--- TASK INPUT Enclosed Below ---
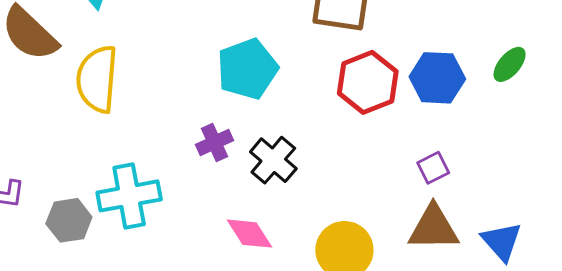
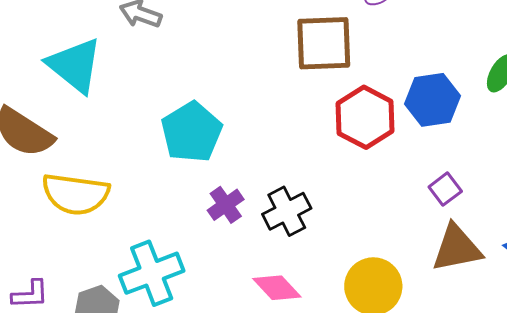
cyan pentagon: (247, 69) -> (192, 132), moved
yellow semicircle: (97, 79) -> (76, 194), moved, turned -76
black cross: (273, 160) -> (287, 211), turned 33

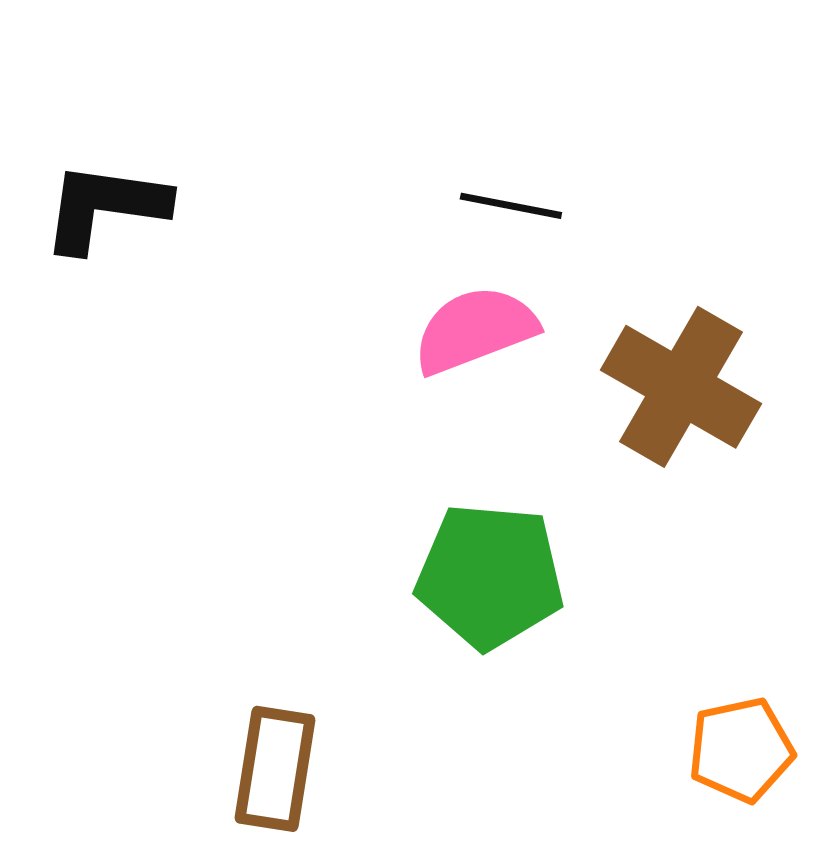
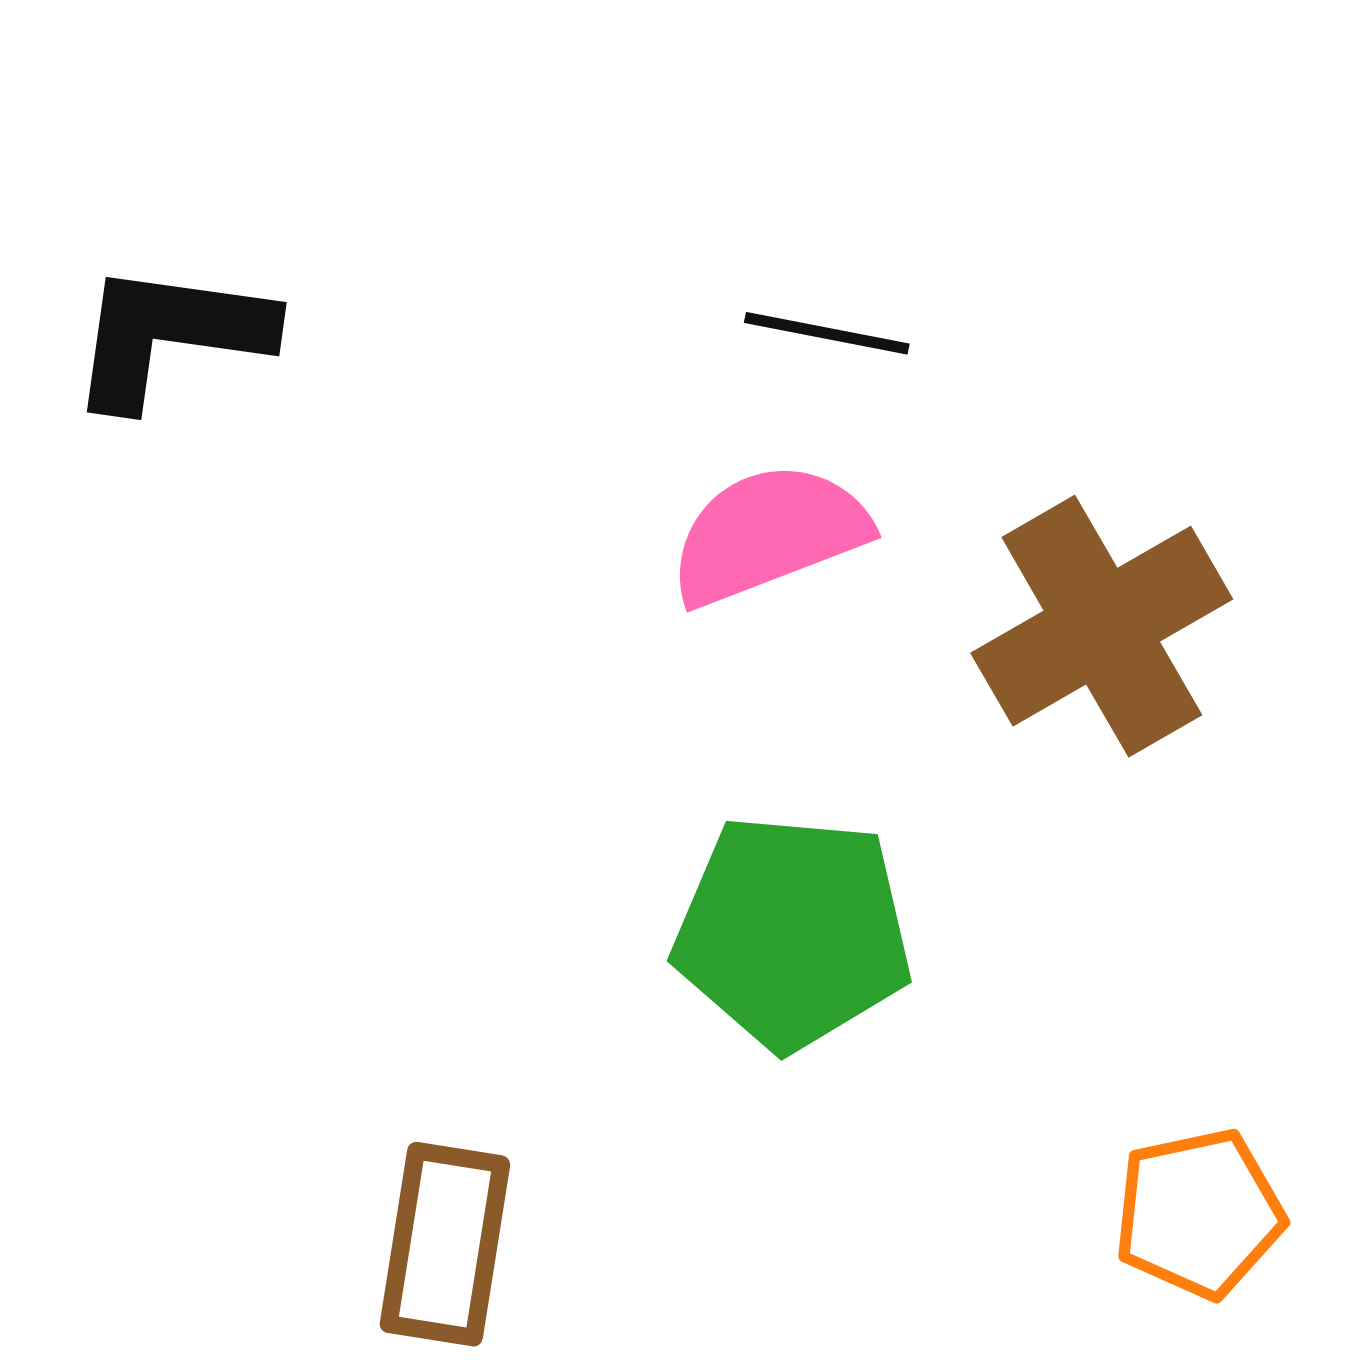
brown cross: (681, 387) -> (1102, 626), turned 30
--- End of Enclosed TASK INPUT ---
--- TASK INPUT Enclosed Below ---
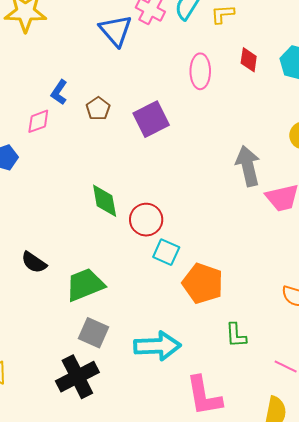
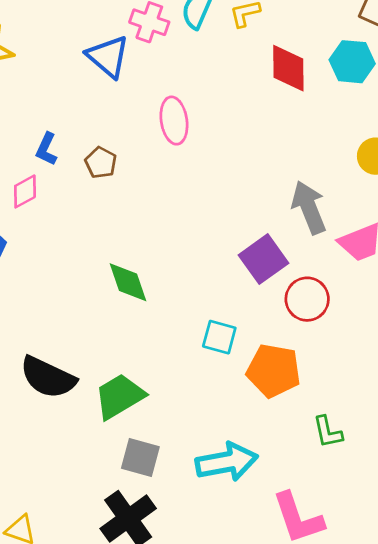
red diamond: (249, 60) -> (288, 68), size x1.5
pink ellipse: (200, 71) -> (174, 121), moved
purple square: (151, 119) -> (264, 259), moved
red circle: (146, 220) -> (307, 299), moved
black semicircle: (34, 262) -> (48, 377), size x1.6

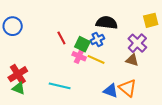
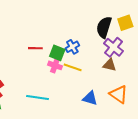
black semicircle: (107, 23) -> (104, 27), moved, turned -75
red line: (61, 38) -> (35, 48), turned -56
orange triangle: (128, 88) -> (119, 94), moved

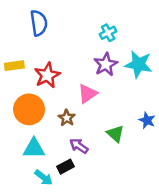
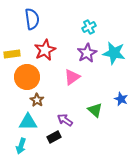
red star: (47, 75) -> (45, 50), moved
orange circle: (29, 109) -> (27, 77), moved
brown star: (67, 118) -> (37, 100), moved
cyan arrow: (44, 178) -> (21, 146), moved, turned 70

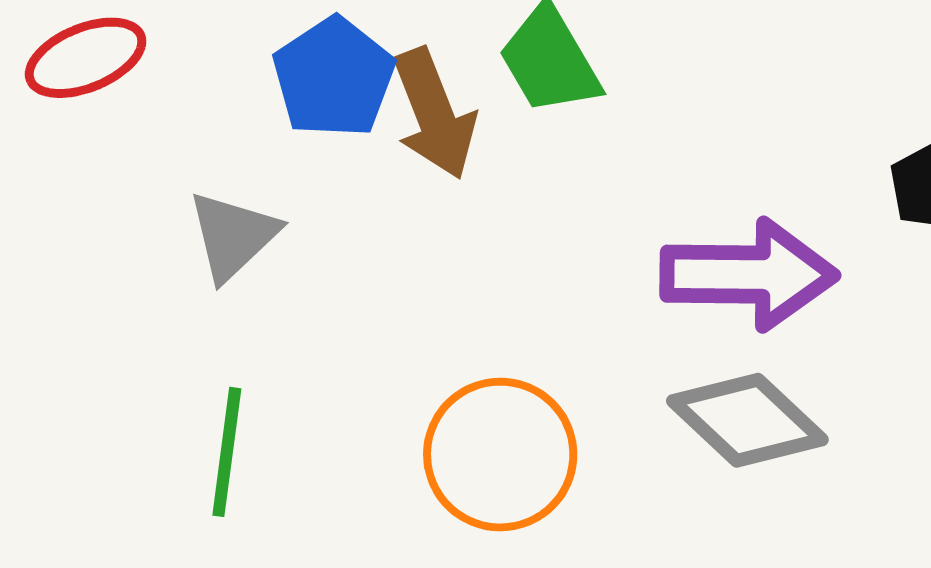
--- End of Enclosed TASK INPUT ---
--- TASK INPUT Enclosed Below ---
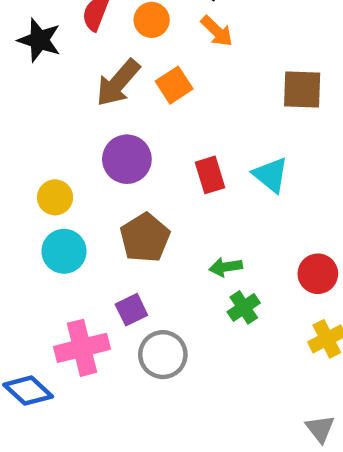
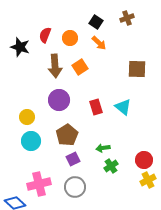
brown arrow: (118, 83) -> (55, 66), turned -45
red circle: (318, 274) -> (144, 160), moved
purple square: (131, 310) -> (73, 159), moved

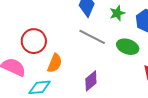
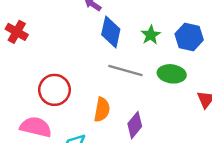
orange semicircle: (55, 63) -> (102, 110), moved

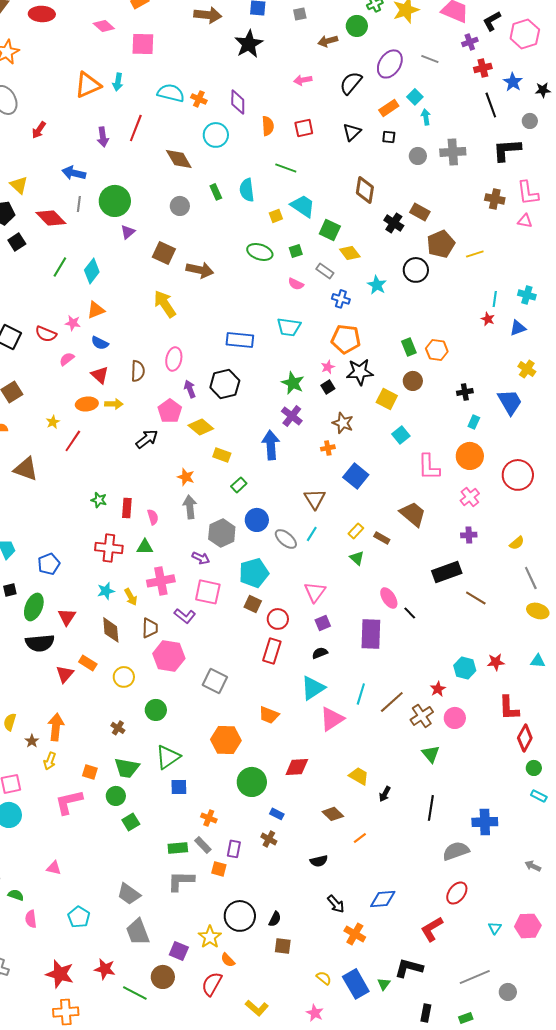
--- End of Enclosed TASK INPUT ---
REQUIRED ACTION: Within the listing above, extract exactly the lines that run from the one containing "orange triangle: (128, 88)" through the one containing "cyan arrow: (44, 178)", excluding any pictures.

ANSWER TO THIS EXERCISE:
orange triangle: (128, 88) -> (119, 94), moved

red star: (47, 75) -> (45, 50), moved
orange circle: (29, 109) -> (27, 77), moved
brown star: (67, 118) -> (37, 100), moved
cyan arrow: (44, 178) -> (21, 146), moved, turned 70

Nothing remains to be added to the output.